Dataset entries:
◇ ◇ ◇

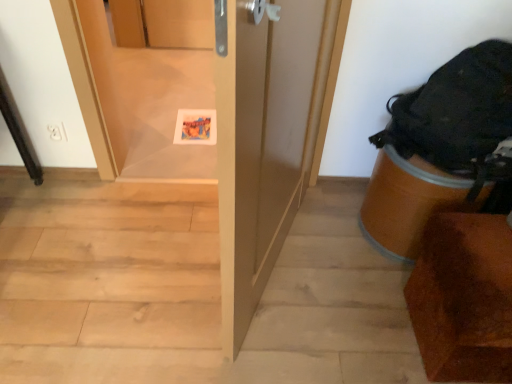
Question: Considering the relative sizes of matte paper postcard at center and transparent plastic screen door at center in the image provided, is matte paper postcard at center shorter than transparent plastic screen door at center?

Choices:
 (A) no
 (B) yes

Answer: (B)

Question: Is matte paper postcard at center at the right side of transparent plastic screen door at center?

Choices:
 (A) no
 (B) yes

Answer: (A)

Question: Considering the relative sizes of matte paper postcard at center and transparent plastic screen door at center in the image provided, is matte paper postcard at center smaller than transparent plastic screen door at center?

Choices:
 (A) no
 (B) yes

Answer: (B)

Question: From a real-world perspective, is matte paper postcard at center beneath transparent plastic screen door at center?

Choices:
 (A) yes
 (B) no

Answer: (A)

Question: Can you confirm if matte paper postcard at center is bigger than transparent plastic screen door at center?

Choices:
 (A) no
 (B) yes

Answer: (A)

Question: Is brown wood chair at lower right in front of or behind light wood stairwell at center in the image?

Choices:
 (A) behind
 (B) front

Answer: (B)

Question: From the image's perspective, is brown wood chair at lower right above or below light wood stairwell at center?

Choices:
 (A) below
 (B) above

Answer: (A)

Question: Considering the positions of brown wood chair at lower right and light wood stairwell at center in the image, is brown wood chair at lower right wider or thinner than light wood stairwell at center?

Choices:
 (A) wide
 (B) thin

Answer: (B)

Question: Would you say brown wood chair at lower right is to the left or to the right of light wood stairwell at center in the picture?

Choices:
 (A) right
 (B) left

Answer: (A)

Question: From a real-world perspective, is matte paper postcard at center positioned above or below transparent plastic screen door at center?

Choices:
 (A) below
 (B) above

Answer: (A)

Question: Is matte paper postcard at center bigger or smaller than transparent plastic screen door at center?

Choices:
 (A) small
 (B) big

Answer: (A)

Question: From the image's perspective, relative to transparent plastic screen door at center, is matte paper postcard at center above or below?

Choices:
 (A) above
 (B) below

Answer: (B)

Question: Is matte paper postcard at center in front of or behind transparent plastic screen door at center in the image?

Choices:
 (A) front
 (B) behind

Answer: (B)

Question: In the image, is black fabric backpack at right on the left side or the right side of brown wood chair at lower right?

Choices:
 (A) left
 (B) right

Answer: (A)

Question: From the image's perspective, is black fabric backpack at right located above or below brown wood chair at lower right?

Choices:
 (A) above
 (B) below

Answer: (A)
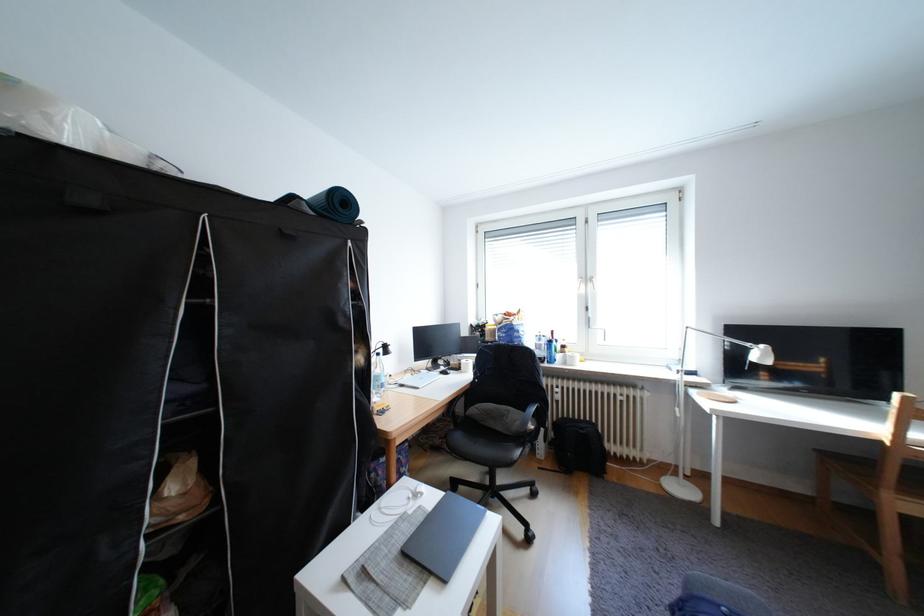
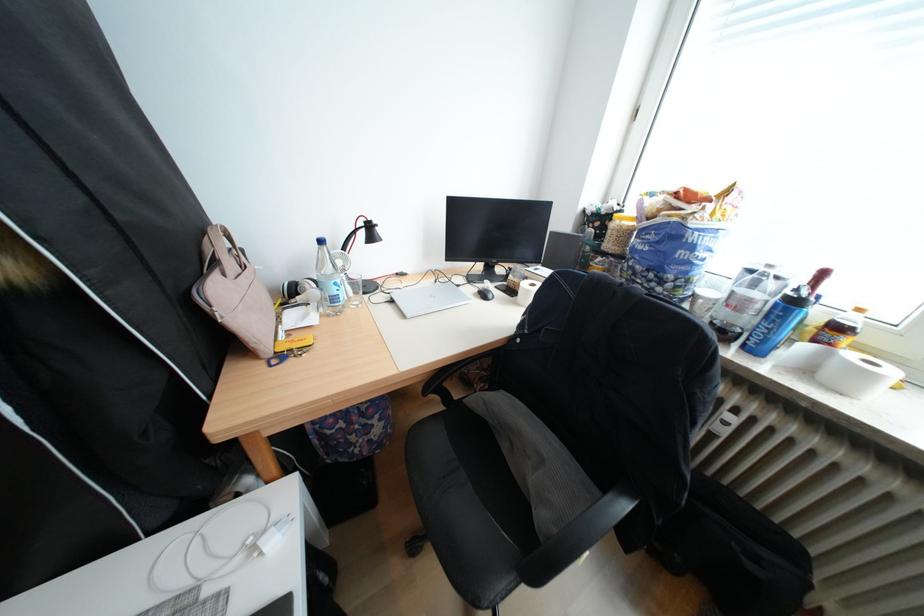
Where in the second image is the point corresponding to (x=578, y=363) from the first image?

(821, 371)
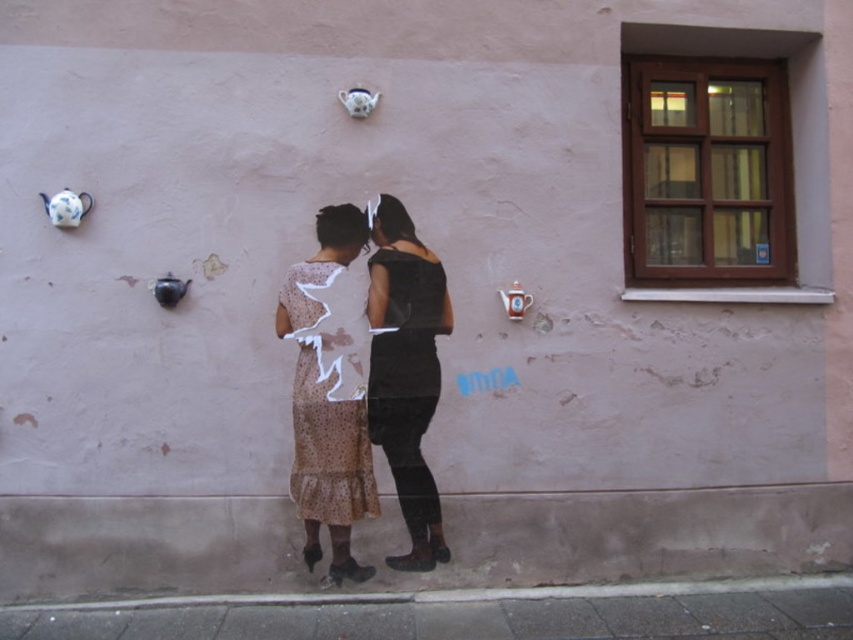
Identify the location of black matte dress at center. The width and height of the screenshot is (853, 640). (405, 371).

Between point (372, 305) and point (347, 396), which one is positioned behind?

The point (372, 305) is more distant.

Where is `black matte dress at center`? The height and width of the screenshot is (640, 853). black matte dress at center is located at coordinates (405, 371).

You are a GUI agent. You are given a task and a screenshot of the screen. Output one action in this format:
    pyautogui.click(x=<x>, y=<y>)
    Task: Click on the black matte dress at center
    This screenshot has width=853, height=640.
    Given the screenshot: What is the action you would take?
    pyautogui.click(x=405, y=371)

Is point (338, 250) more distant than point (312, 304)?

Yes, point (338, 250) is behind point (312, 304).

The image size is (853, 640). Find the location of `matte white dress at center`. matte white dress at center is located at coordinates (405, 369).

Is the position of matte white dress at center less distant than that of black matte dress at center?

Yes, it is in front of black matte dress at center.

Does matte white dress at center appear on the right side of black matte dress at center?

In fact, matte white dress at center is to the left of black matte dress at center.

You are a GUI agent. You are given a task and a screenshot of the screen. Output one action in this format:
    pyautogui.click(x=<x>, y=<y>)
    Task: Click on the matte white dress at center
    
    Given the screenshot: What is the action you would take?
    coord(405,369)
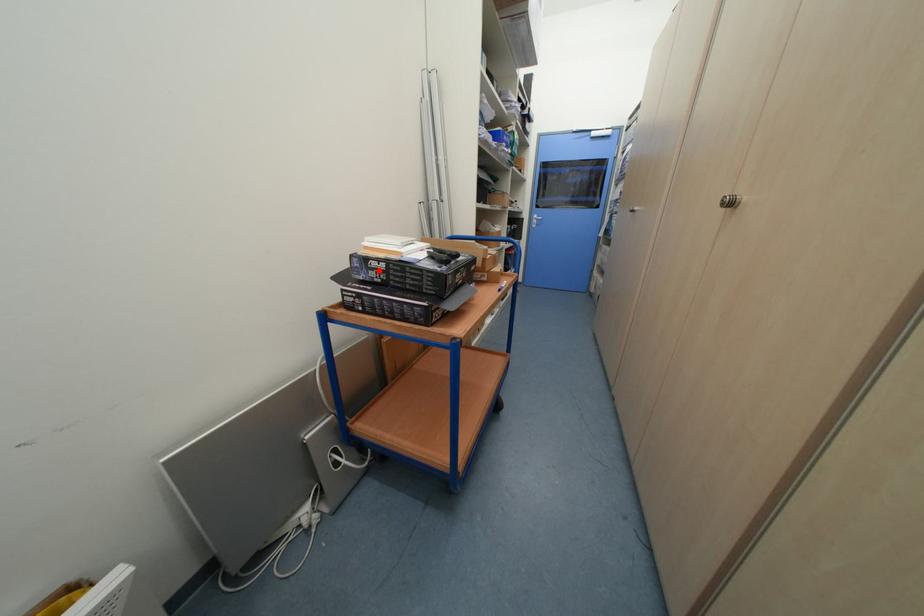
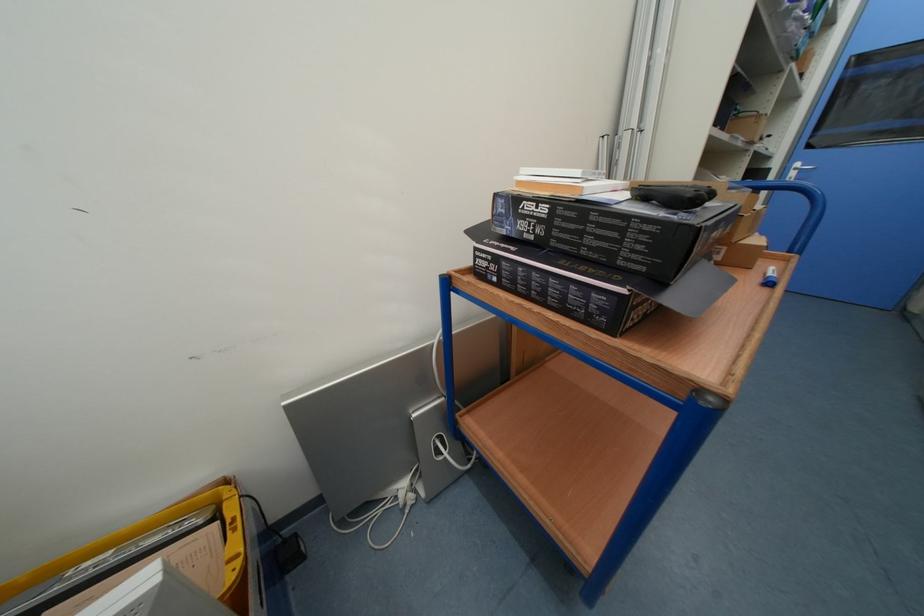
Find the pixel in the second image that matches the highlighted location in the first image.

◇ ◇ ◇

PROBLEM DESCRIPTION: Please put the lines from the one containing "Question: In the" through the one containing "coordinates (405, 371).", both included, into a numbered list, skipping blank lines and leaving out the pictures.

RESPONSE BOX:
1. Question: In the image, is black fabric backpack at right on the left side or the right side of brown wood chair at lower right?
2. Choices:
3.  (A) left
4.  (B) right
5. Answer: (A)
6. Question: From the image's perspective, is black fabric backpack at right located above or below brown wood chair at lower right?
7. Choices:
8.  (A) above
9.  (B) below
10. Answer: (A)
11. Where in the second image is the point corresponding to (x=578, y=363) from the first image?
12. (821, 371)
13. Identify the location of black matte dress at center. The width and height of the screenshot is (853, 640). (405, 371).
14. Between point (372, 305) and point (347, 396), which one is positioned behind?
15. The point (372, 305) is more distant.
16. Where is `black matte dress at center`? The height and width of the screenshot is (640, 853). black matte dress at center is located at coordinates (405, 371).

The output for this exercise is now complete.